Restate the listing below word for word, and leave its pictures behind.

┌─ Dataset content

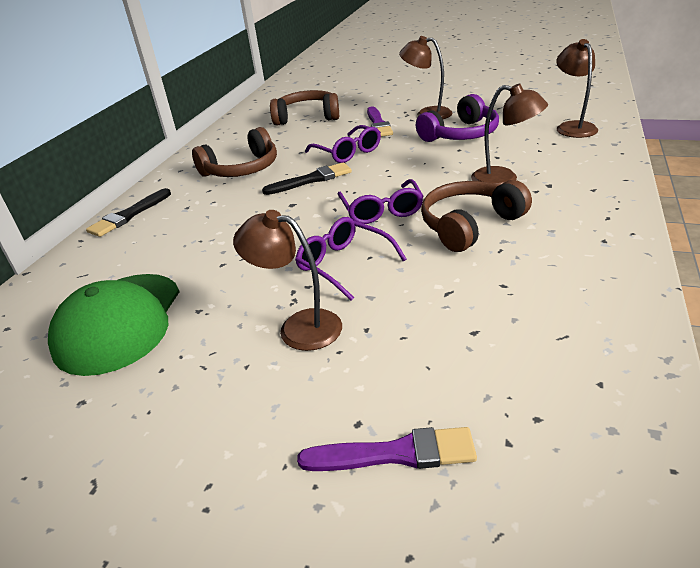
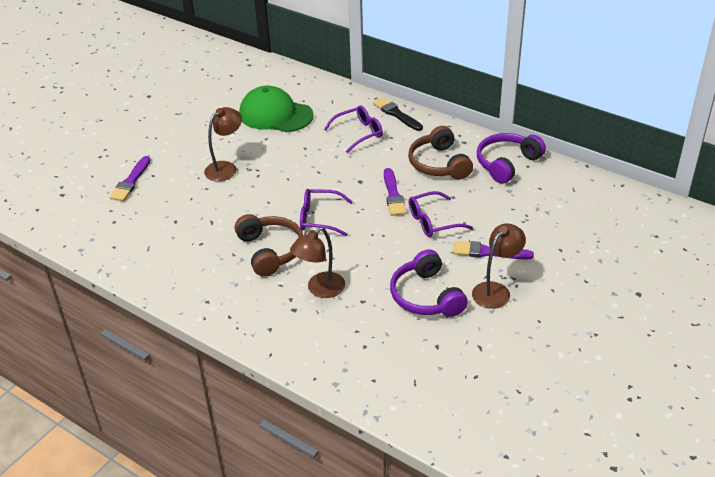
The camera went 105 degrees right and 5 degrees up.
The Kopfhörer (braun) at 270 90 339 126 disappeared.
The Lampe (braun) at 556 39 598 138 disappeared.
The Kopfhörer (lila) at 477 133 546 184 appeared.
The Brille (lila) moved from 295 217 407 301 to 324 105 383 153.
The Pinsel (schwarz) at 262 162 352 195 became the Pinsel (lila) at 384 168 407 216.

└─

§ **Result for this task**:
The camera went 105 degrees right and 5 degrees up.
The Kopfhörer (braun) at 270 90 339 126 disappeared.
The Lampe (braun) at 556 39 598 138 disappeared.
The Kopfhörer (lila) at 477 133 546 184 appeared.
The Brille (lila) moved from 295 217 407 301 to 324 105 383 153.
The Pinsel (schwarz) at 262 162 352 195 became the Pinsel (lila) at 384 168 407 216.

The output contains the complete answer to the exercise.